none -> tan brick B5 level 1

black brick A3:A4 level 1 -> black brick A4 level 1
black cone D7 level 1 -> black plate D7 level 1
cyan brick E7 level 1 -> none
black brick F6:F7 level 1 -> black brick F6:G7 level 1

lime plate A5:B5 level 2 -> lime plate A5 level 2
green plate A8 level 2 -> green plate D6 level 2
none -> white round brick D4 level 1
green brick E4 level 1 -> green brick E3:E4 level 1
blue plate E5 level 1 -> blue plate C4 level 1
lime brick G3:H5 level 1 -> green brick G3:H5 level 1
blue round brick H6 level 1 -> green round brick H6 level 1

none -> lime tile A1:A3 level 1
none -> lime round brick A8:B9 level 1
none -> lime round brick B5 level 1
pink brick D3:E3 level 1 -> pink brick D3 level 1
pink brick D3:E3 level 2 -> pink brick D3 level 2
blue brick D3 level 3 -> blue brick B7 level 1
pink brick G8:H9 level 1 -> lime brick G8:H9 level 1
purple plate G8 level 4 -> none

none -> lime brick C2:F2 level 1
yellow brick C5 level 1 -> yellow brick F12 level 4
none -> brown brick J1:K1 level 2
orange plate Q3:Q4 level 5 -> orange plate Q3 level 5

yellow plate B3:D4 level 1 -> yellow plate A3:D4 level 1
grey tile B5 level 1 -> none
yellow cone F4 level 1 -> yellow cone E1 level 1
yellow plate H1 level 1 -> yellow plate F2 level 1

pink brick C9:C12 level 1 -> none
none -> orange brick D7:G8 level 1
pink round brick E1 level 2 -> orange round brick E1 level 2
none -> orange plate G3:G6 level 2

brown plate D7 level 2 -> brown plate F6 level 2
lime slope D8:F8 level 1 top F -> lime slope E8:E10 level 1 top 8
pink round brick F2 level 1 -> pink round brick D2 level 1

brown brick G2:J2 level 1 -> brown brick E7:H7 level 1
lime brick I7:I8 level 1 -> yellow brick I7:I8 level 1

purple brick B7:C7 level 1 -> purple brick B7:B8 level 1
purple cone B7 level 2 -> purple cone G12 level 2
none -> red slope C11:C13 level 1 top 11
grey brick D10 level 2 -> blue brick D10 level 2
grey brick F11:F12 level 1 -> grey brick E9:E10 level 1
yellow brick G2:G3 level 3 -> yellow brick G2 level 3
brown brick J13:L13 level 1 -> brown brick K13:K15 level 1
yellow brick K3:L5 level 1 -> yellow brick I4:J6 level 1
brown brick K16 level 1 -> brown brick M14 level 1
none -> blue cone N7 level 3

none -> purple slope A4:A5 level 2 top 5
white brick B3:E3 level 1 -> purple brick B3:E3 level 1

• _What to do_: All of the entries must be given again, word for word.

• _Answer area_:
none -> tan brick B5 level 1

black brick A3:A4 level 1 -> black brick A4 level 1
black cone D7 level 1 -> black plate D7 level 1
cyan brick E7 level 1 -> none
black brick F6:F7 level 1 -> black brick F6:G7 level 1

lime plate A5:B5 level 2 -> lime plate A5 level 2
green plate A8 level 2 -> green plate D6 level 2
none -> white round brick D4 level 1
green brick E4 level 1 -> green brick E3:E4 level 1
blue plate E5 level 1 -> blue plate C4 level 1
lime brick G3:H5 level 1 -> green brick G3:H5 level 1
blue round brick H6 level 1 -> green round brick H6 level 1

none -> lime tile A1:A3 level 1
none -> lime round brick A8:B9 level 1
none -> lime round brick B5 level 1
pink brick D3:E3 level 1 -> pink brick D3 level 1
pink brick D3:E3 level 2 -> pink brick D3 level 2
blue brick D3 level 3 -> blue brick B7 level 1
pink brick G8:H9 level 1 -> lime brick G8:H9 level 1
purple plate G8 level 4 -> none

none -> lime brick C2:F2 level 1
yellow brick C5 level 1 -> yellow brick F12 level 4
none -> brown brick J1:K1 level 2
orange plate Q3:Q4 level 5 -> orange plate Q3 level 5

yellow plate B3:D4 level 1 -> yellow plate A3:D4 level 1
grey tile B5 level 1 -> none
yellow cone F4 level 1 -> yellow cone E1 level 1
yellow plate H1 level 1 -> yellow plate F2 level 1

pink brick C9:C12 level 1 -> none
none -> orange brick D7:G8 level 1
pink round brick E1 level 2 -> orange round brick E1 level 2
none -> orange plate G3:G6 level 2

brown plate D7 level 2 -> brown plate F6 level 2
lime slope D8:F8 level 1 top F -> lime slope E8:E10 level 1 top 8
pink round brick F2 level 1 -> pink round brick D2 level 1

brown brick G2:J2 level 1 -> brown brick E7:H7 level 1
lime brick I7:I8 level 1 -> yellow brick I7:I8 level 1

purple brick B7:C7 level 1 -> purple brick B7:B8 level 1
purple cone B7 level 2 -> purple cone G12 level 2
none -> red slope C11:C13 level 1 top 11
grey brick D10 level 2 -> blue brick D10 level 2
grey brick F11:F12 level 1 -> grey brick E9:E10 level 1
yellow brick G2:G3 level 3 -> yellow brick G2 level 3
brown brick J13:L13 level 1 -> brown brick K13:K15 level 1
yellow brick K3:L5 level 1 -> yellow brick I4:J6 level 1
brown brick K16 level 1 -> brown brick M14 level 1
none -> blue cone N7 level 3

none -> purple slope A4:A5 level 2 top 5
white brick B3:E3 level 1 -> purple brick B3:E3 level 1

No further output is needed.